/---

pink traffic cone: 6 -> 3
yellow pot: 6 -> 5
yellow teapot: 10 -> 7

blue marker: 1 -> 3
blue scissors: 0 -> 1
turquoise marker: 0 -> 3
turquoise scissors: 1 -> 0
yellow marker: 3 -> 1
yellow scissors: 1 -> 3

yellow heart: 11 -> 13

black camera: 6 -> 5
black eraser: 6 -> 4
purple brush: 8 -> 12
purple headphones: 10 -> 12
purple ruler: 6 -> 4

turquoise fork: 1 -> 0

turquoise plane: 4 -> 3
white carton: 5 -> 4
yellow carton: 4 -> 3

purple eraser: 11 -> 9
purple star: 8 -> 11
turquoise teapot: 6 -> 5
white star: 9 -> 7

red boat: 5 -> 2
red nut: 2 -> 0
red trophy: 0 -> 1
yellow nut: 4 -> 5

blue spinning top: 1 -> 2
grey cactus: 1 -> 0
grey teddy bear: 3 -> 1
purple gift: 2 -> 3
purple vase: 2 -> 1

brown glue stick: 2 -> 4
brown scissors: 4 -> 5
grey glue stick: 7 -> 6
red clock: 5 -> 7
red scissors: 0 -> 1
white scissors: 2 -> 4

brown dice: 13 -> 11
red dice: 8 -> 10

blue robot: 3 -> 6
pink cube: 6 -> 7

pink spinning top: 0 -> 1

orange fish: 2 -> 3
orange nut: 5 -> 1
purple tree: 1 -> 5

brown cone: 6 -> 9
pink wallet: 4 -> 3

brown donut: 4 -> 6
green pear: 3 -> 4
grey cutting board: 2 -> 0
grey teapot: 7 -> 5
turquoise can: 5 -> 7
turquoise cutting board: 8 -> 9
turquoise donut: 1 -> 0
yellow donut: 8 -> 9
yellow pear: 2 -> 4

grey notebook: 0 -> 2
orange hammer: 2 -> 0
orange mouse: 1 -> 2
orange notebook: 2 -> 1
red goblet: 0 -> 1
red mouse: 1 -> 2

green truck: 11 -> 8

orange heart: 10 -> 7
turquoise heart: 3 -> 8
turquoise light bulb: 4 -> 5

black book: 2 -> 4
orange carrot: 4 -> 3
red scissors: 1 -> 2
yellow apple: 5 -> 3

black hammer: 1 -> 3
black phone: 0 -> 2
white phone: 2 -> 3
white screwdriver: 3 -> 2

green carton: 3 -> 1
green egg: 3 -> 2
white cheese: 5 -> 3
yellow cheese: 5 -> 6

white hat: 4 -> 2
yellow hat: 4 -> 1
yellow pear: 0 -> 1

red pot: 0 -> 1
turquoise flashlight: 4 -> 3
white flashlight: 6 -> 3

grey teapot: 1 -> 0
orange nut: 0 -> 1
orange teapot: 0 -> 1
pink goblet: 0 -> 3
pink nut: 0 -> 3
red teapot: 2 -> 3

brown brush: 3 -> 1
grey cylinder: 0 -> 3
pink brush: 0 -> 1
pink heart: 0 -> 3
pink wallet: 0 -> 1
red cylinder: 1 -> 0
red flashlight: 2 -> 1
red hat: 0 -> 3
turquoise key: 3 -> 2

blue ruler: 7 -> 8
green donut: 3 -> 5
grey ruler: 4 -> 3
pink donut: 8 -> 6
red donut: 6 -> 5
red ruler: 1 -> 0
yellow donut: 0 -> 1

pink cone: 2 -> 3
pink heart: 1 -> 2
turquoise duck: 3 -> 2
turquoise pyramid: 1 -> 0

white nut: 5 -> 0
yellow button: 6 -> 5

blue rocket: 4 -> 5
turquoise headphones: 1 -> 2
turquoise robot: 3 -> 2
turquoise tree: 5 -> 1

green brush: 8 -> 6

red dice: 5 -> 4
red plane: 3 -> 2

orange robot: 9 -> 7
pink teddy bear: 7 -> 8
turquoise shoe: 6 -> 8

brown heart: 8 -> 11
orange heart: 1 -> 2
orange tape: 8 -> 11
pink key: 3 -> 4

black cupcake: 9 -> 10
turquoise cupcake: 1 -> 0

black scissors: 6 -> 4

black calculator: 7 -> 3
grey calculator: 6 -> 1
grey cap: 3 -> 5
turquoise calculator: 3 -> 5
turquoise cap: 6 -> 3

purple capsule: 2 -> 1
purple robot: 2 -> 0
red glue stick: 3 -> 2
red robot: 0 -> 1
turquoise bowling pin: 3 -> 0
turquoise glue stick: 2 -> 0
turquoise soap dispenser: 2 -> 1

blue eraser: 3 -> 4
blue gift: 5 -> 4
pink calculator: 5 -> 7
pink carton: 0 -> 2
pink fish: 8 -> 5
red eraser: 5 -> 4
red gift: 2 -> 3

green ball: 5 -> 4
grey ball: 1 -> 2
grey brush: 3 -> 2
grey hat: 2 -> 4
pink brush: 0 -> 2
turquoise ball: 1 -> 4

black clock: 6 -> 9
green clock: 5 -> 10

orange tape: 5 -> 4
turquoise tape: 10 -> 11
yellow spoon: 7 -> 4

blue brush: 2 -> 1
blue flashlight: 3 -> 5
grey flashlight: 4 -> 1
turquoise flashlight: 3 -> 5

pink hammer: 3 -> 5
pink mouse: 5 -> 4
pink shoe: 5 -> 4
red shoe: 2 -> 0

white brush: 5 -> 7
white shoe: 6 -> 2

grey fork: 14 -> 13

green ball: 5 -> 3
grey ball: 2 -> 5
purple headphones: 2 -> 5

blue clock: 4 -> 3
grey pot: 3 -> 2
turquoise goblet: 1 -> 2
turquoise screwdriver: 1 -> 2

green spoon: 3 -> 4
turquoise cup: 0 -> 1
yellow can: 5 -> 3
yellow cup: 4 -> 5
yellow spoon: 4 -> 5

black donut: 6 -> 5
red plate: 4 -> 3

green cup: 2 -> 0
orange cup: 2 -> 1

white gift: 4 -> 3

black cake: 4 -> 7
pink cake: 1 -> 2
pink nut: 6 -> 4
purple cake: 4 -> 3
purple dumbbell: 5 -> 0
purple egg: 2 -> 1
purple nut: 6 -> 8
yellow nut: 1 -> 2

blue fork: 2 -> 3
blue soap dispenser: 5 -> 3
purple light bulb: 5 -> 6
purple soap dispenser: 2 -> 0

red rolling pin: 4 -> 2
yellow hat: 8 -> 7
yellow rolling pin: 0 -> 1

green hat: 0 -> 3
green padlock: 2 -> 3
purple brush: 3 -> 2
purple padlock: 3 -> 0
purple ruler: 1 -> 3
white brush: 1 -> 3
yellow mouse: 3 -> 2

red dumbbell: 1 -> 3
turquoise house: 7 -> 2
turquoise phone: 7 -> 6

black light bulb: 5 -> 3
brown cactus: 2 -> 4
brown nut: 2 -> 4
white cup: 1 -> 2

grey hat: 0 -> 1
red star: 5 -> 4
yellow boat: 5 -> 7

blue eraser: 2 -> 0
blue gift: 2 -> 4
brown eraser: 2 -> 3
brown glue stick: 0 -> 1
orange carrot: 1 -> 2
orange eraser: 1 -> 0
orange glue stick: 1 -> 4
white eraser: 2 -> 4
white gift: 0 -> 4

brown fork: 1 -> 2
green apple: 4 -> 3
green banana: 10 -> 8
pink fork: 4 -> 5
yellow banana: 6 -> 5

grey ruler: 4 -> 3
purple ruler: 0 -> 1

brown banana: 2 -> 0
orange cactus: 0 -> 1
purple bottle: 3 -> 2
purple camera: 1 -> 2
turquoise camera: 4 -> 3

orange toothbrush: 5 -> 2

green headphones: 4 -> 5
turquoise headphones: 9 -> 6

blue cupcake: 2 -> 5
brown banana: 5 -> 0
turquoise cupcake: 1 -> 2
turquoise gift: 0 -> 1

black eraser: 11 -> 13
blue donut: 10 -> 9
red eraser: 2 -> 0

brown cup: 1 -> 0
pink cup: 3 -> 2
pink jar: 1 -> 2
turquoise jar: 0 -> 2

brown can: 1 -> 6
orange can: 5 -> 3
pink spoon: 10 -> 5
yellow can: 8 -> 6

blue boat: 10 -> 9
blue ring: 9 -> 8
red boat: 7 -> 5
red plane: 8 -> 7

\---

* [Goal of the exercise]
The required output is the stretch of entries above from the line containing "red robot: 0 -> 1" through the line containing "yellow cup: 4 -> 5", reproduced exactly.

* [Solution to this exercise]
red robot: 0 -> 1
turquoise bowling pin: 3 -> 0
turquoise glue stick: 2 -> 0
turquoise soap dispenser: 2 -> 1

blue eraser: 3 -> 4
blue gift: 5 -> 4
pink calculator: 5 -> 7
pink carton: 0 -> 2
pink fish: 8 -> 5
red eraser: 5 -> 4
red gift: 2 -> 3

green ball: 5 -> 4
grey ball: 1 -> 2
grey brush: 3 -> 2
grey hat: 2 -> 4
pink brush: 0 -> 2
turquoise ball: 1 -> 4

black clock: 6 -> 9
green clock: 5 -> 10

orange tape: 5 -> 4
turquoise tape: 10 -> 11
yellow spoon: 7 -> 4

blue brush: 2 -> 1
blue flashlight: 3 -> 5
grey flashlight: 4 -> 1
turquoise flashlight: 3 -> 5

pink hammer: 3 -> 5
pink mouse: 5 -> 4
pink shoe: 5 -> 4
red shoe: 2 -> 0

white brush: 5 -> 7
white shoe: 6 -> 2

grey fork: 14 -> 13

green ball: 5 -> 3
grey ball: 2 -> 5
purple headphones: 2 -> 5

blue clock: 4 -> 3
grey pot: 3 -> 2
turquoise goblet: 1 -> 2
turquoise screwdriver: 1 -> 2

green spoon: 3 -> 4
turquoise cup: 0 -> 1
yellow can: 5 -> 3
yellow cup: 4 -> 5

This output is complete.